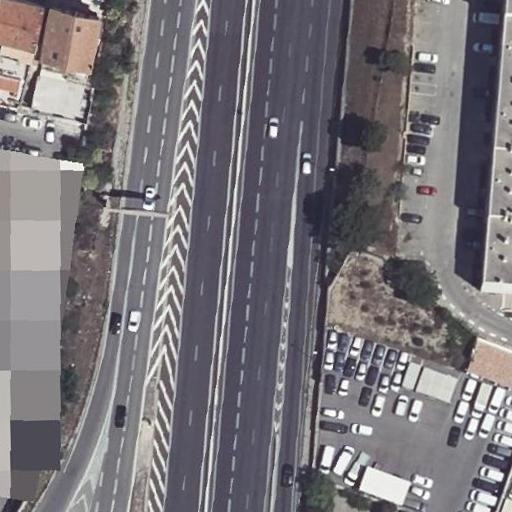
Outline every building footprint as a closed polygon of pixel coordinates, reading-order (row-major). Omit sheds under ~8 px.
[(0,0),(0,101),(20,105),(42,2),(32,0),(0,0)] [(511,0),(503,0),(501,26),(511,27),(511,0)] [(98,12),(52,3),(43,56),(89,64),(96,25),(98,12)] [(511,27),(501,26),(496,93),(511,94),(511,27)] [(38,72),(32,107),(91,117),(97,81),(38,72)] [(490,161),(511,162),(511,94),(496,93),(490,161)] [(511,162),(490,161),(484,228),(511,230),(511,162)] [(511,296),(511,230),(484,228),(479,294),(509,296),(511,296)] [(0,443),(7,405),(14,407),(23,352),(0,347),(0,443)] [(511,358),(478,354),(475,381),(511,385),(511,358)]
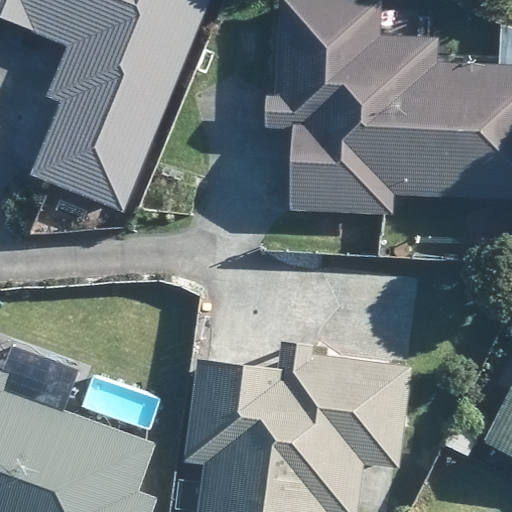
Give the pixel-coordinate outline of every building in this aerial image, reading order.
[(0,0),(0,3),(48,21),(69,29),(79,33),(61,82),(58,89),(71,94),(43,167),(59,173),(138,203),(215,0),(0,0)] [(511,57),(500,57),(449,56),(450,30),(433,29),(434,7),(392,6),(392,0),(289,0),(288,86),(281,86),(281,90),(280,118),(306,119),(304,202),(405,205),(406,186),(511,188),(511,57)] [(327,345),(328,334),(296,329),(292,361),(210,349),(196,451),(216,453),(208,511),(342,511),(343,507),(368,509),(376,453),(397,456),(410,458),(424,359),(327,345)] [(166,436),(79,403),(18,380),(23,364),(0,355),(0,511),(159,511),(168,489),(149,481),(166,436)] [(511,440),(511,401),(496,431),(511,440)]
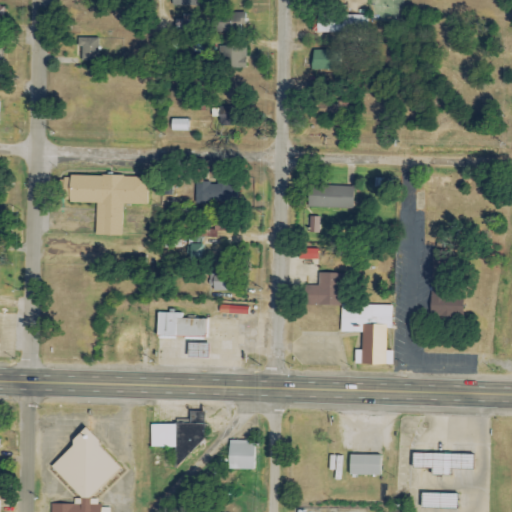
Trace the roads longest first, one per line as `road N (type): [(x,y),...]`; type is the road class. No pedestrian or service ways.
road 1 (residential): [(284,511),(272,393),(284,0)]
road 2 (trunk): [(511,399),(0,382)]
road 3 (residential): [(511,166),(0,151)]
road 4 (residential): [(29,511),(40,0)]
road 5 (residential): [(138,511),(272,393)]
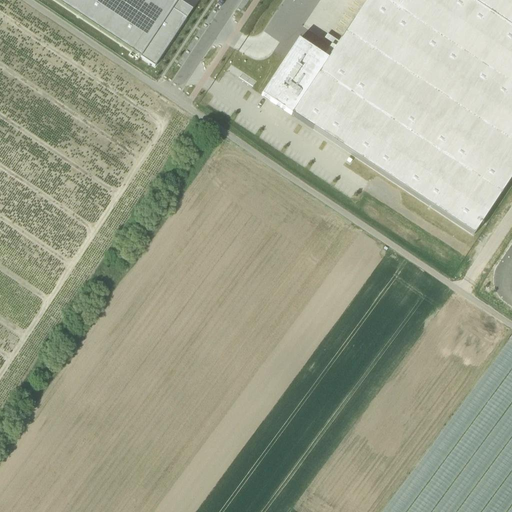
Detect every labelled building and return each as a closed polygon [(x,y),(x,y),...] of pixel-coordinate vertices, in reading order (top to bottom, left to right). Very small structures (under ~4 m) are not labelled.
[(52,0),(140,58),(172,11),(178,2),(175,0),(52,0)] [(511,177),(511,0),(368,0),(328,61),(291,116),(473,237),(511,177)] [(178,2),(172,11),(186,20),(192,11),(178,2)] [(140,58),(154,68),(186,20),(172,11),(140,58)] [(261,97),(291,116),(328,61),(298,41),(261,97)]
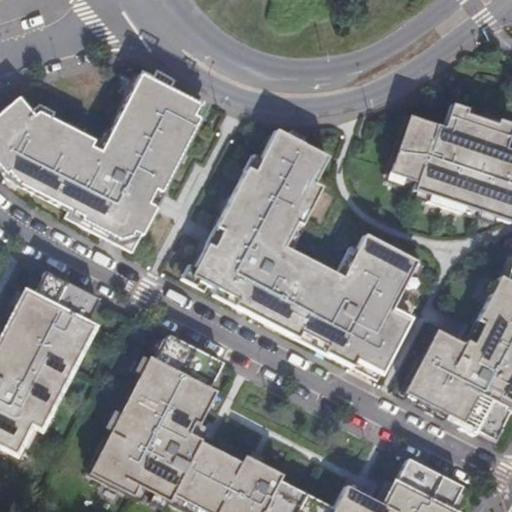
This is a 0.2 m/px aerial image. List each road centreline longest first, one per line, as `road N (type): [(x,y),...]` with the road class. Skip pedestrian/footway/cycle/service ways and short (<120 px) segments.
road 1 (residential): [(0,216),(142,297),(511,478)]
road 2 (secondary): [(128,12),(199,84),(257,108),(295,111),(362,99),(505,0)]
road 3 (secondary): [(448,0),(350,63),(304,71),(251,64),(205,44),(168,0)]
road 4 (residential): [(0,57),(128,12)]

+===+

• [Work to do]
Retype the entire listing above word for word and leave the pictures out.

• [Solution for this task]
Outline every building footprint as a closed polygon of pixel coordinates, reading-order (row-major). Omit sheds under ~8 px.
[(0,0),(0,101),(20,105),(42,2),(32,0),(0,0)] [(511,0),(503,0),(501,26),(511,27),(511,0)] [(98,12),(52,3),(43,56),(89,64),(96,25),(98,12)] [(511,27),(501,26),(496,93),(511,94),(511,27)] [(38,72),(32,107),(91,117),(97,81),(38,72)] [(490,161),(511,162),(511,94),(496,93),(490,161)] [(511,162),(490,161),(484,228),(511,230),(511,162)] [(511,296),(511,230),(484,228),(479,294),(509,296),(511,296)] [(0,443),(7,405),(14,407),(23,352),(0,347),(0,443)] [(511,358),(478,354),(475,381),(511,385),(511,358)]
Give the pixel-coordinate outline of every building in this aerial image, reading order.
[(0,0),(0,3),(48,21),(69,29),(79,33),(61,82),(58,89),(71,94),(43,167),(59,173),(138,203),(215,0),(0,0)] [(511,57),(500,57),(449,56),(450,30),(433,29),(434,7),(392,6),(392,0),(289,0),(288,86),(281,86),(281,90),(280,118),(306,119),(304,202),(405,205),(406,186),(511,188),(511,57)] [(327,345),(328,334),(296,329),(292,361),(210,349),(196,451),(216,453),(208,511),(342,511),(343,507),(368,509),(376,453),(397,456),(410,458),(424,359),(327,345)] [(166,436),(79,403),(18,380),(23,364),(0,355),(0,511),(159,511),(168,489),(149,481),(166,436)] [(511,440),(511,401),(496,431),(511,440)]
Trace the roads longest first, one per line as `road N (type): [(x,y),...]`; type is the road class. No pedestrian or service ways.
road 1 (residential): [(284,511),(272,393),(284,0)]
road 2 (trunk): [(511,399),(0,382)]
road 3 (residential): [(511,166),(0,151)]
road 4 (residential): [(29,511),(40,0)]
road 5 (residential): [(138,511),(272,393)]
Detect every labelled building and return each as a closed polygon [(x,y),(x,y),...] of pixel-coordinate vertices, in reading order (top to bottom, left to right). Very small structures (under ~4 m) are not labelled.
[(52,0),(140,58),(172,11),(178,2),(175,0),(52,0)] [(511,177),(511,0),(368,0),(328,61),(291,116),(473,237),(511,177)] [(178,2),(172,11),(186,20),(192,11),(178,2)] [(140,58),(154,68),(186,20),(172,11),(140,58)] [(261,97),(291,116),(328,61),(298,41),(261,97)]
This is a 0.2 m/px aerial image. List each road centreline longest first, one per line, as `road N (type): [(x,y),...]` with the road class. Skip pedestrian/footway/cycle/service ways and short (<120 px) segments.
road 1 (residential): [(0,216),(142,297),(511,478)]
road 2 (secondary): [(128,12),(199,84),(257,108),(295,111),(362,99),(505,0)]
road 3 (secondary): [(448,0),(350,63),(304,71),(251,64),(205,44),(168,0)]
road 4 (residential): [(0,57),(128,12)]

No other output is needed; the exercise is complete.